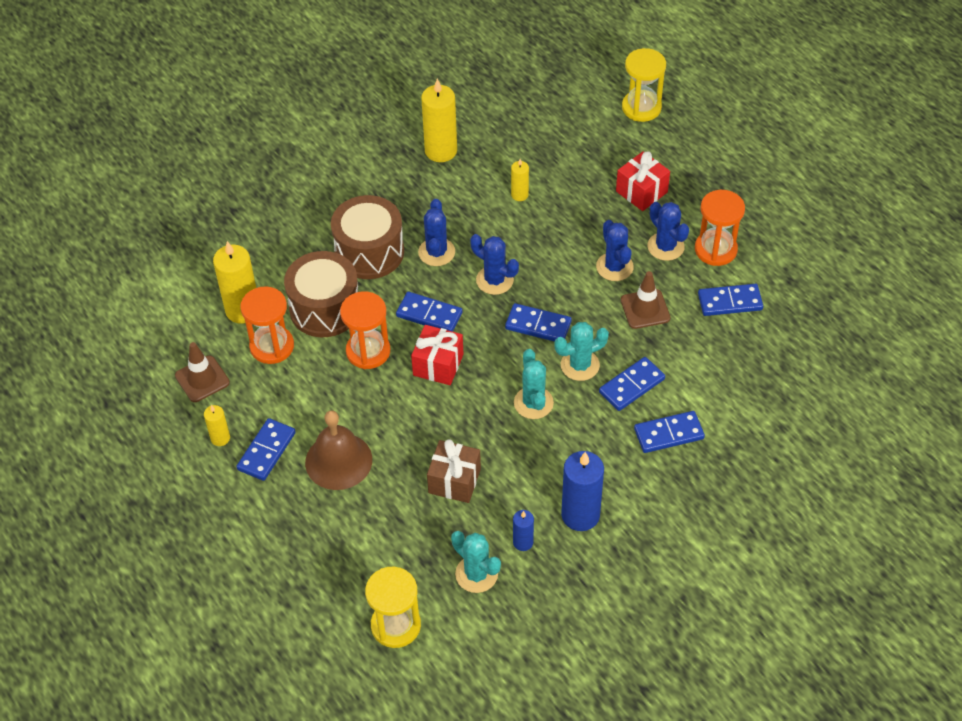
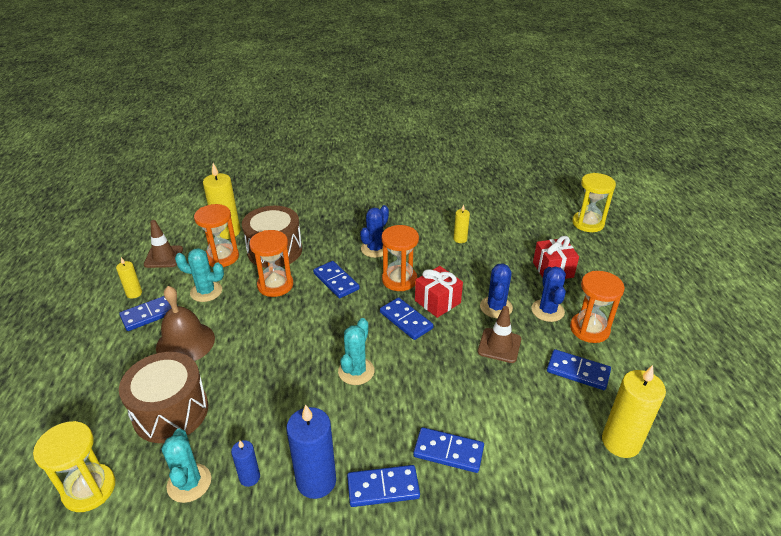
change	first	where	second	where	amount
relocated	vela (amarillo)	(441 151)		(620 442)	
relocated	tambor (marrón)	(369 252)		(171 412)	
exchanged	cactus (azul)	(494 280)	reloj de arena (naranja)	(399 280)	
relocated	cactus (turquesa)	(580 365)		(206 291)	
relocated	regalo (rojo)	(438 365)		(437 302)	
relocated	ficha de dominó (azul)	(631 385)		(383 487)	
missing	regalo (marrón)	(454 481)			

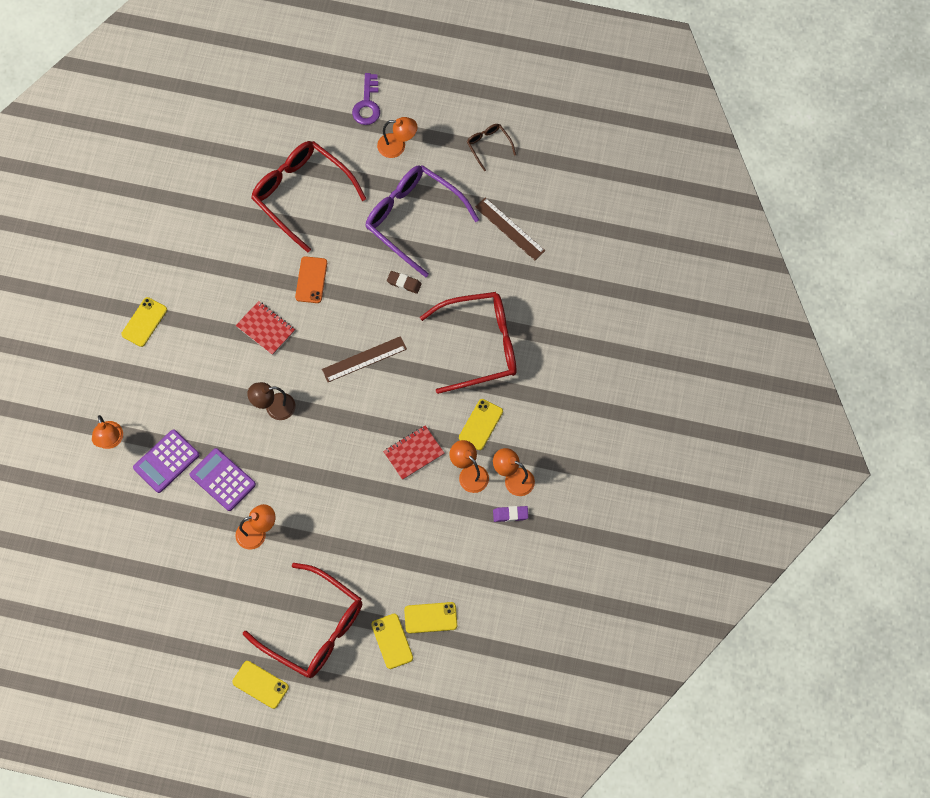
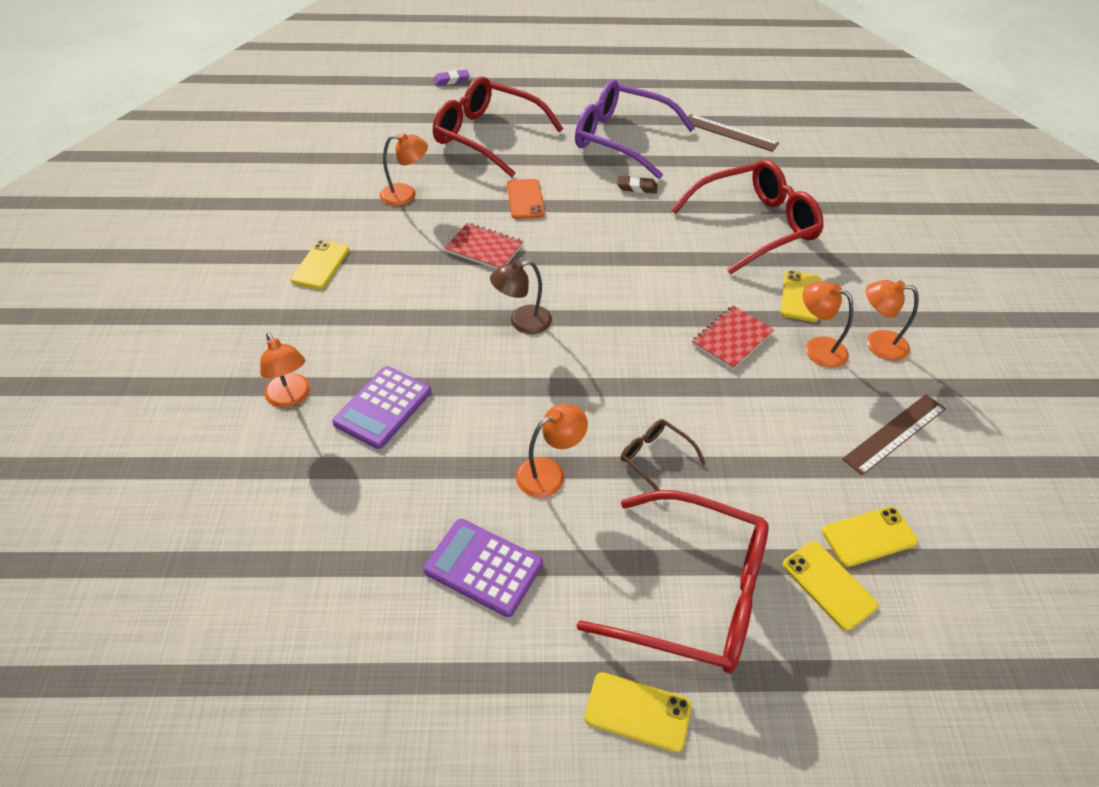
change	first	where	second	where	amount
missing	llave (morado)	(367 104)			
relocated	lámpara (naranja)	(397 146)		(406 194)	
relocated	gafas (marrón)	(488 145)		(655 458)	
relocated	regla (marrón)	(364 359)		(894 433)	
relocated	calculadora (morado)	(222 480)		(483 567)	
relocated	goma de borrar (morado)	(510 514)		(451 80)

**What is needed**: Print all of the data exactly, and do not carry over any pictures.

**Answer box**:
change	first	where	second	where	amount
relocated	vela (amarillo)	(441 151)		(620 442)	
relocated	tambor (marrón)	(369 252)		(171 412)	
exchanged	cactus (azul)	(494 280)	reloj de arena (naranja)	(399 280)	
relocated	cactus (turquesa)	(580 365)		(206 291)	
relocated	regalo (rojo)	(438 365)		(437 302)	
relocated	ficha de dominó (azul)	(631 385)		(383 487)	
missing	regalo (marrón)	(454 481)			

change	first	where	second	where	amount
missing	llave (morado)	(367 104)			
relocated	lámpara (naranja)	(397 146)		(406 194)	
relocated	gafas (marrón)	(488 145)		(655 458)	
relocated	regla (marrón)	(364 359)		(894 433)	
relocated	calculadora (morado)	(222 480)		(483 567)	
relocated	goma de borrar (morado)	(510 514)		(451 80)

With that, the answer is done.